Exercise prompt:
Could you print exactly the lines from the one that contains "V2: 24V (plus" to the end of the data, both ends included, and nothing else? Skip the pictures.

Change detection outputs
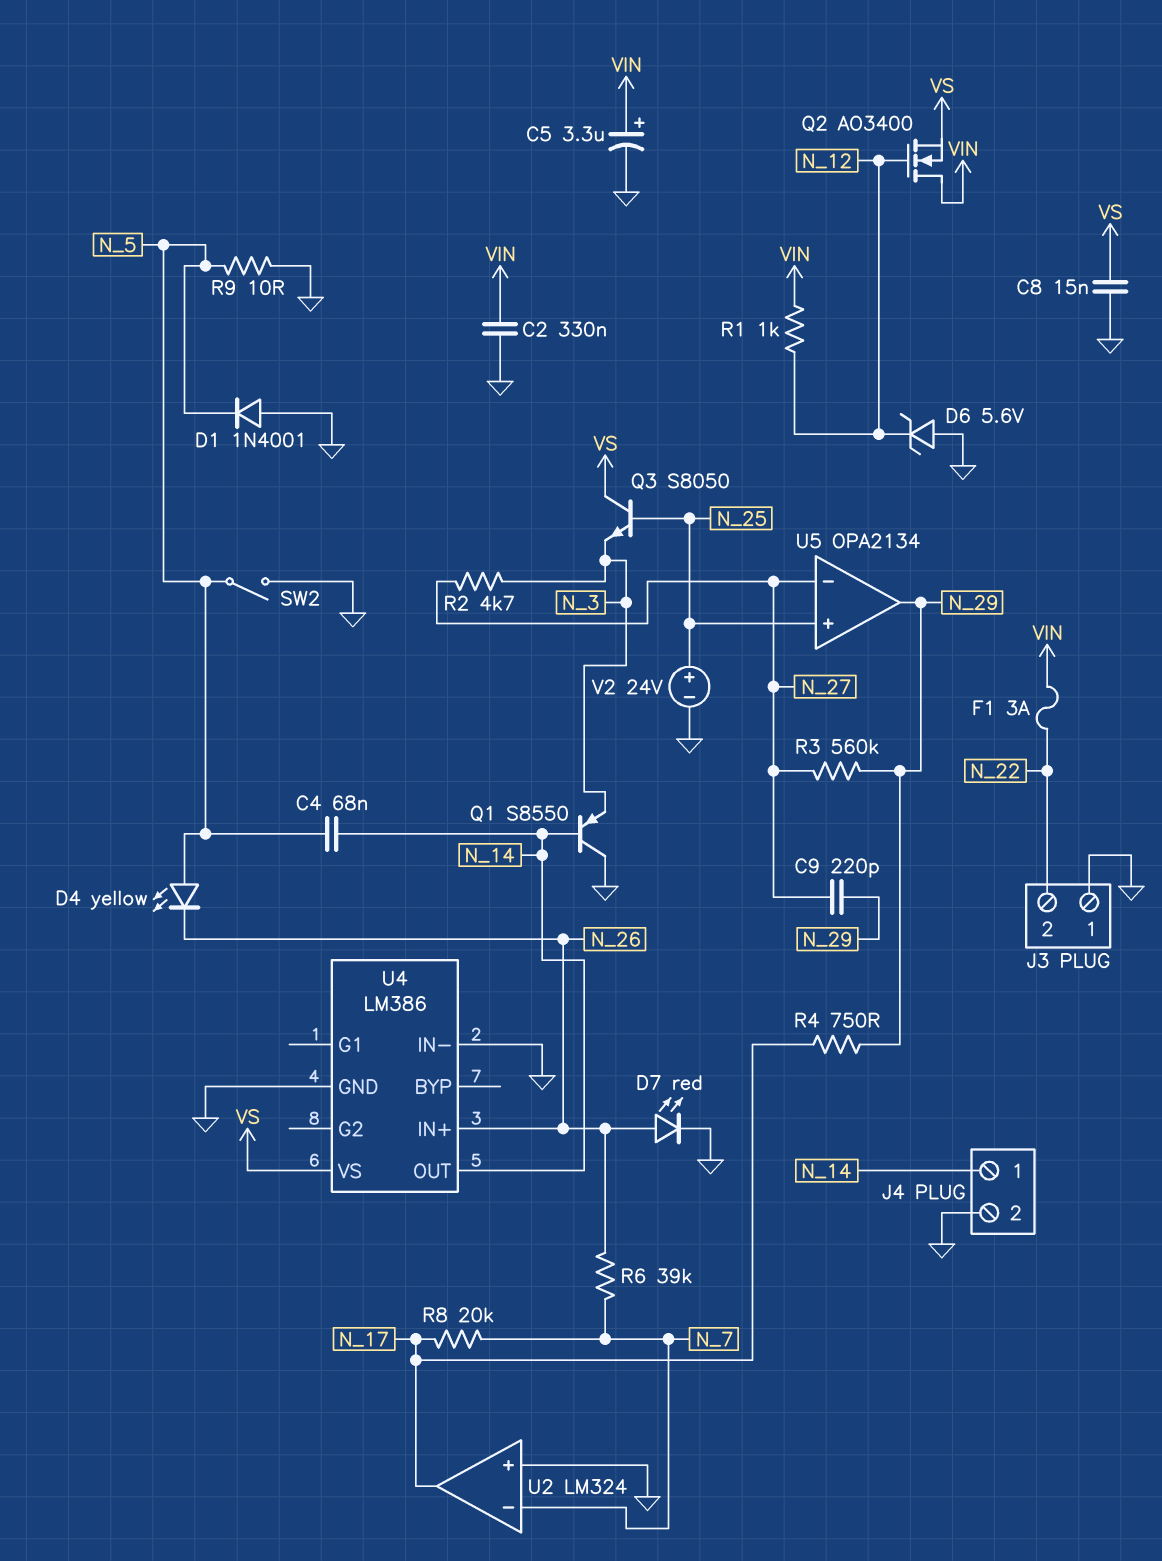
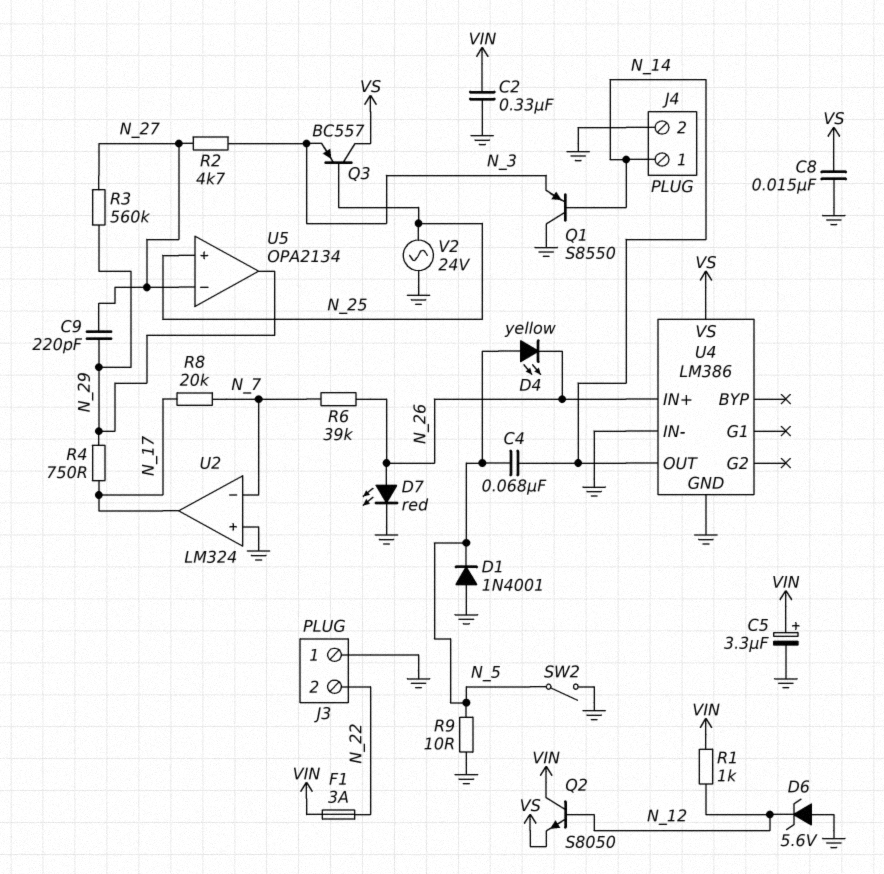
Q2: NMOS AO3400 (G N_12, D VIN, S VS) -> NPN S8050 (B N_12, C VIN, E VS)
Q3: NPN S8050 (B N_25, C VS, E N_3) -> PNP BC557 (B N_25, C VS, E N_3)
V2: 24V (plus N_25, minus GND) -> AC 24V (GND, N_25)

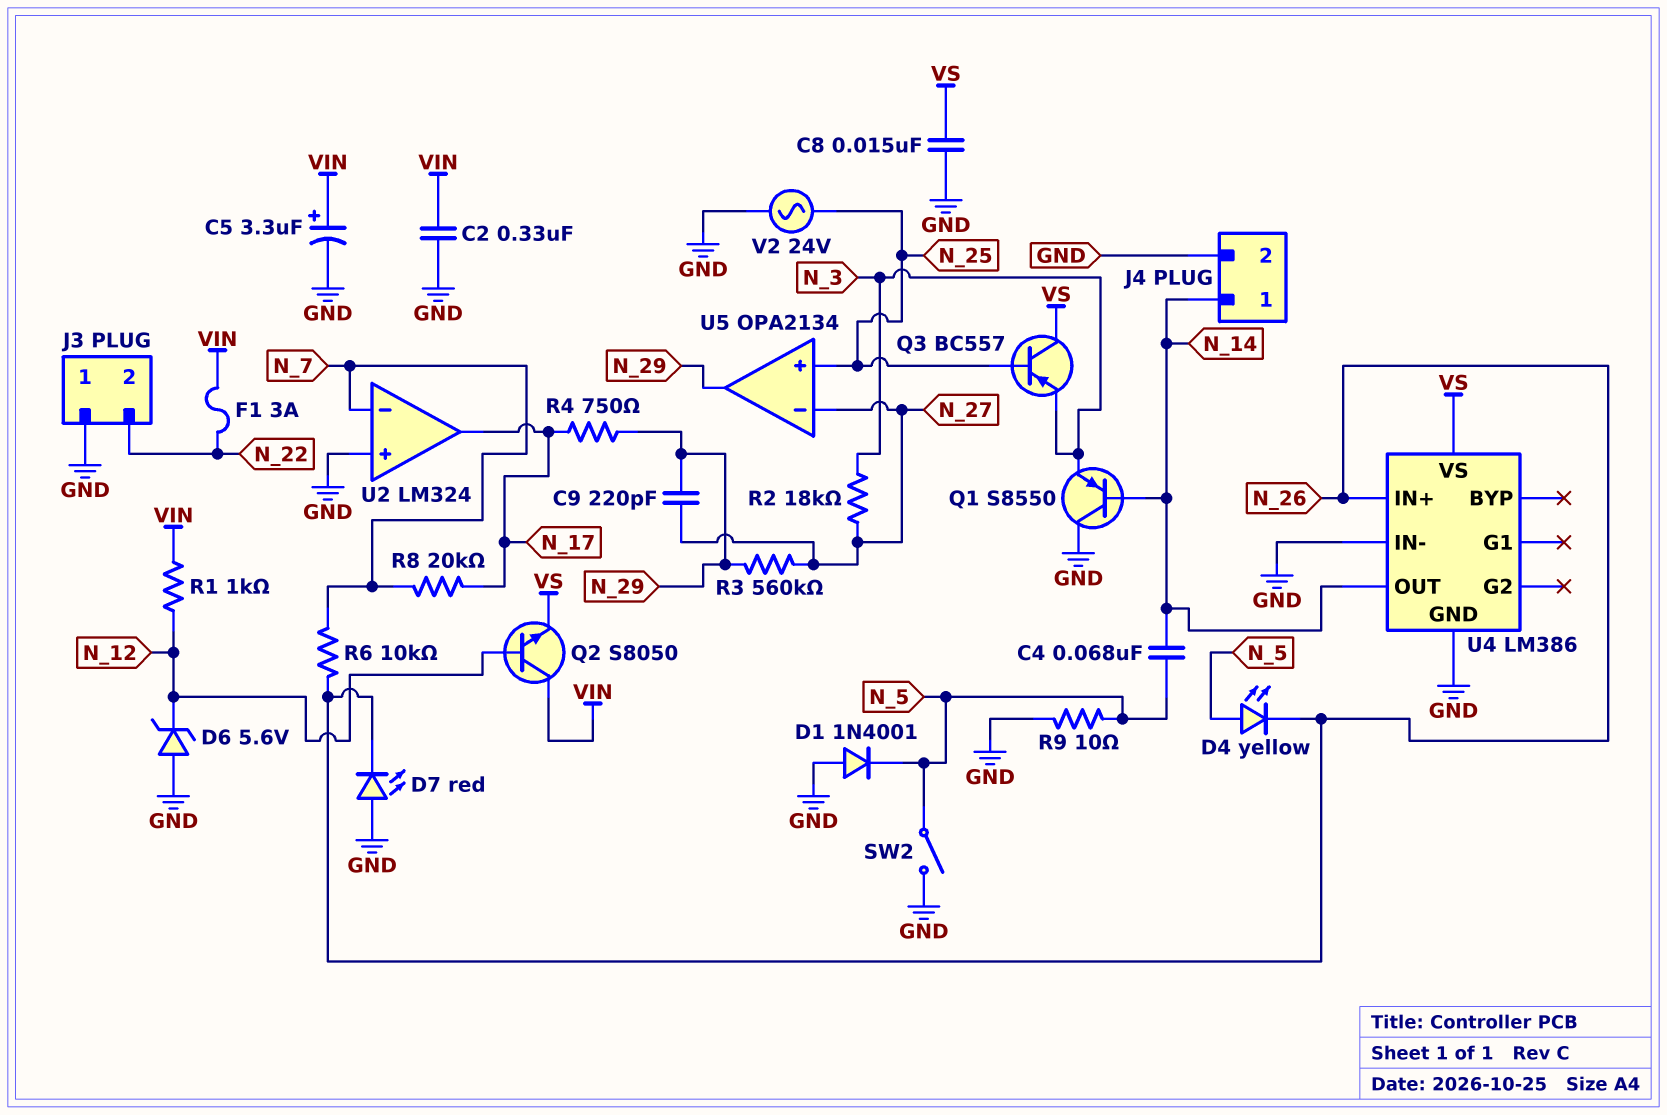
D7: LED red (A N_26, K GND) -> LED red (A GND, K N_26)
R2: 4.7k (N_3, N_27) -> 18k (N_3, N_27)
R6: 39k (N_7, N_26) -> 10k (N_7, N_26)

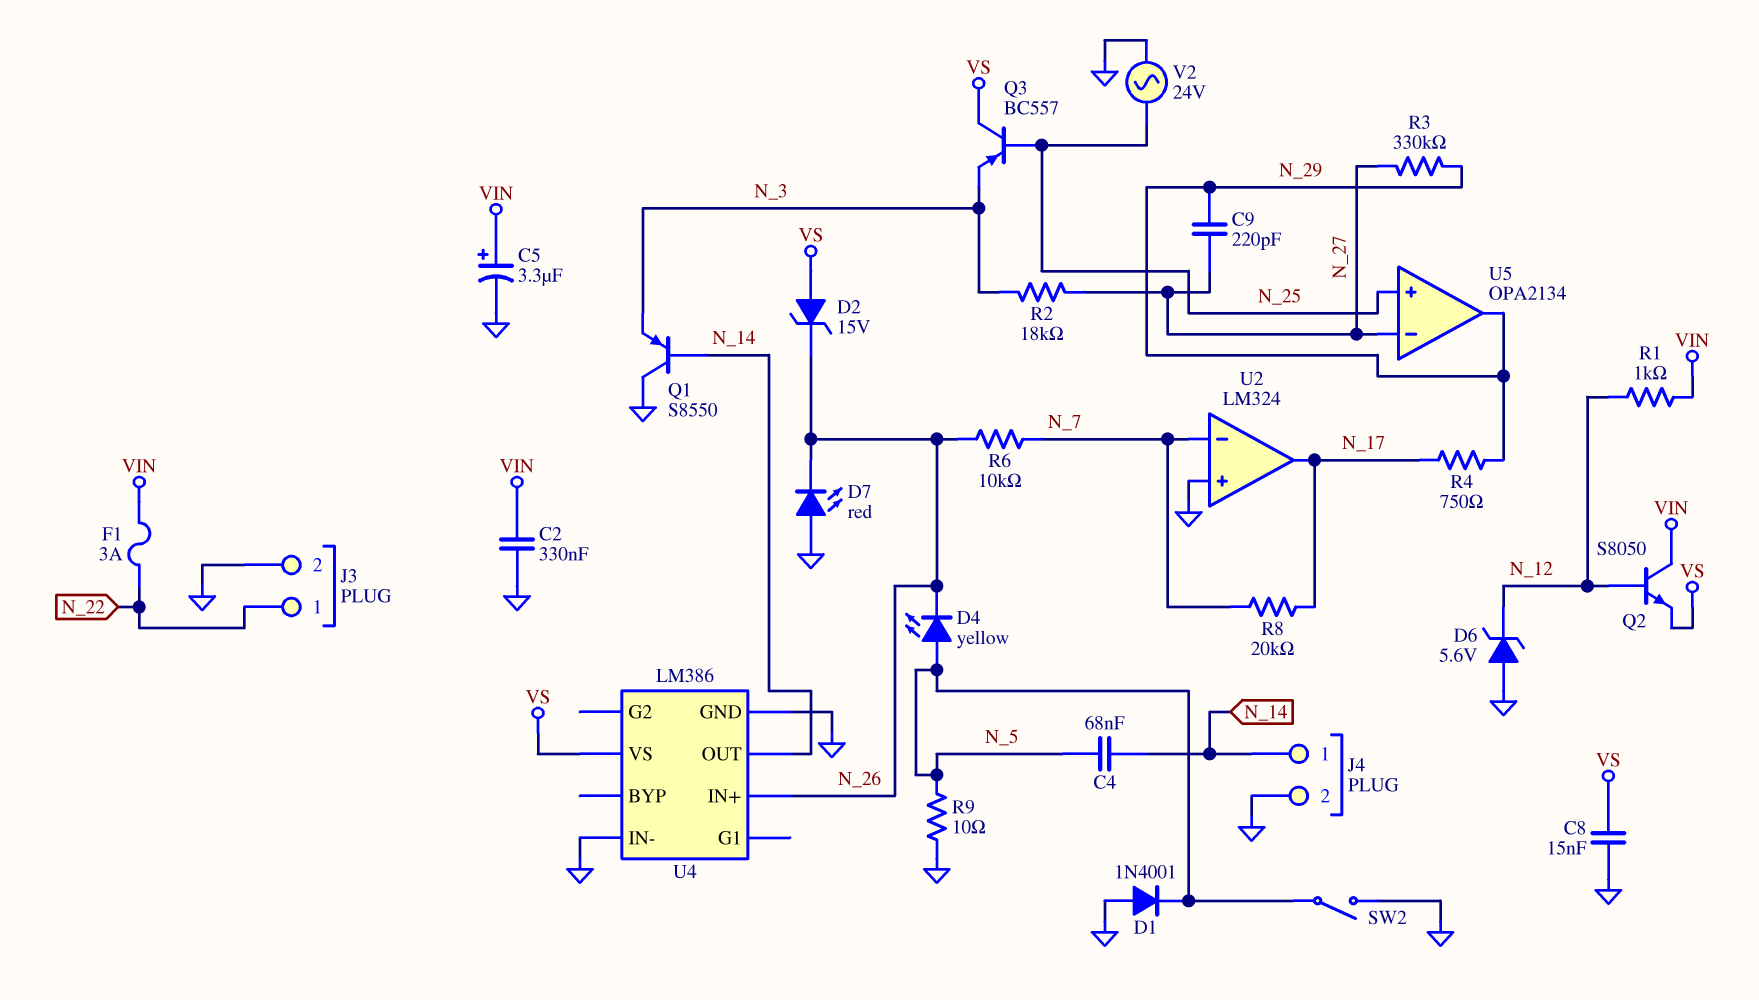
D2: none -> zener 15V (A VS, K N_26)
J3 pin 1: GND -> N_22
J3 pin 2: N_22 -> GND
R3: 560k (N_27, N_29) -> 330k (N_27, N_29)

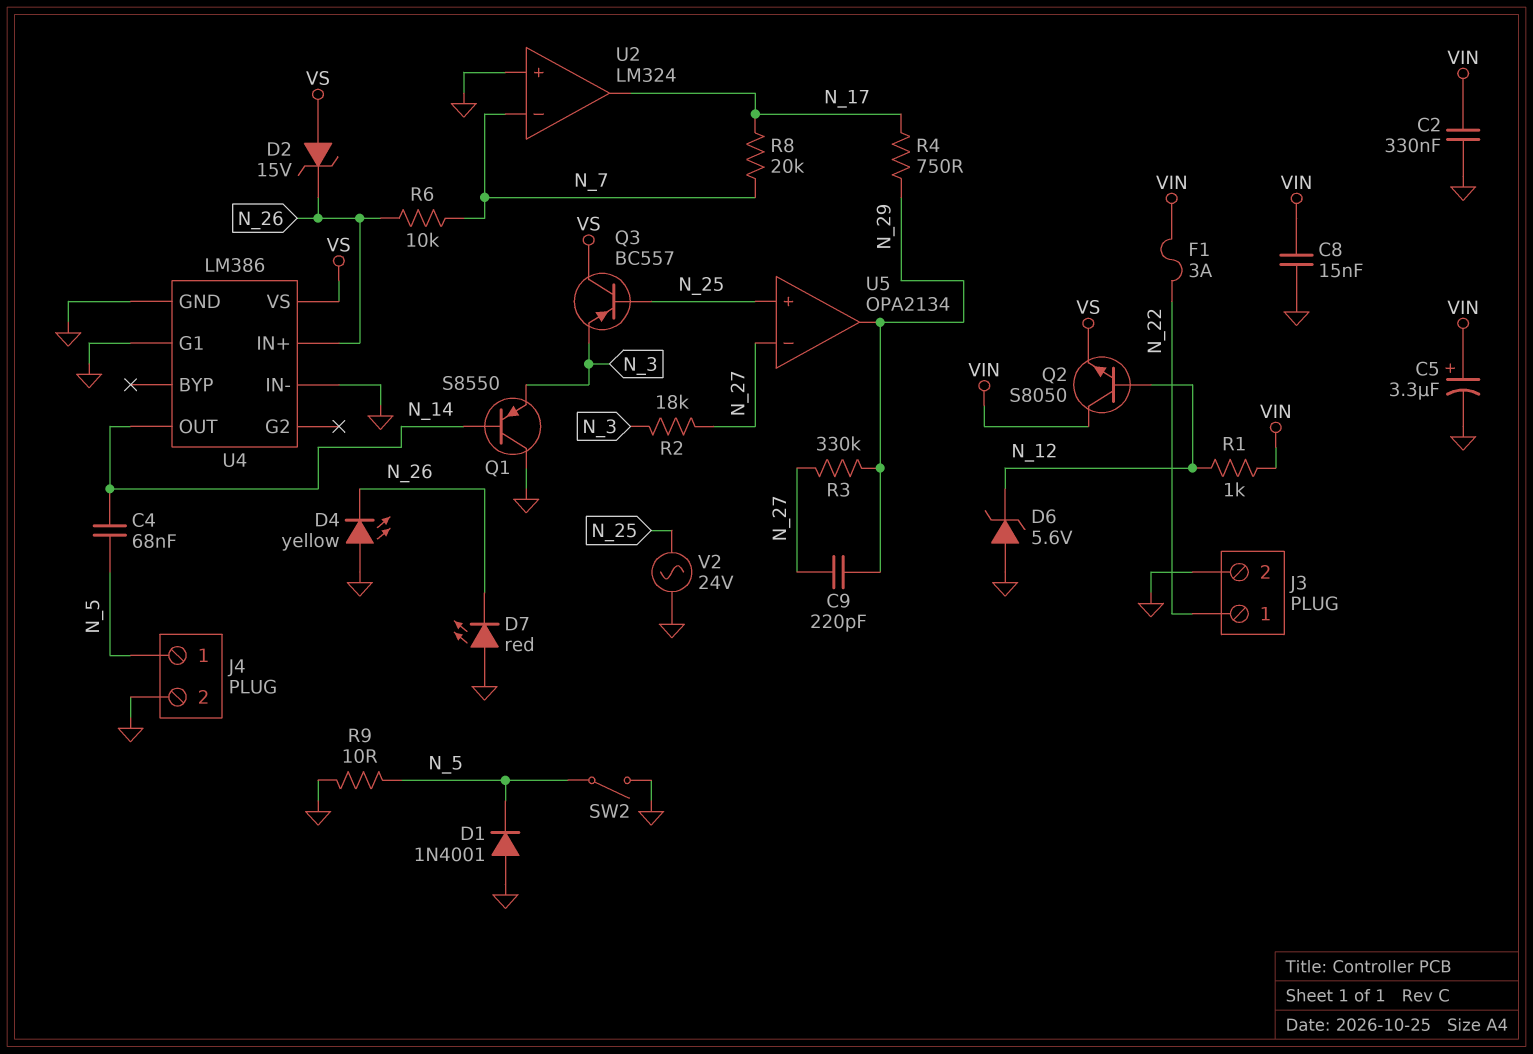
C8: 15nF (GND, VS) -> 15nF (GND, VIN)
D4: LED yellow (A N_5, K N_26) -> LED yellow (A GND, K N_26)
J4 pin 1: N_14 -> N_5
U4 pin G1: none -> GND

Answer area:
V2: 24V (plus N_25, minus GND) -> AC 24V (GND, N_25)

D7: LED red (A N_26, K GND) -> LED red (A GND, K N_26)
R2: 4.7k (N_3, N_27) -> 18k (N_3, N_27)
R6: 39k (N_7, N_26) -> 10k (N_7, N_26)

D2: none -> zener 15V (A VS, K N_26)
J3 pin 1: GND -> N_22
J3 pin 2: N_22 -> GND
R3: 560k (N_27, N_29) -> 330k (N_27, N_29)

C8: 15nF (GND, VS) -> 15nF (GND, VIN)
D4: LED yellow (A N_5, K N_26) -> LED yellow (A GND, K N_26)
J4 pin 1: N_14 -> N_5
U4 pin G1: none -> GND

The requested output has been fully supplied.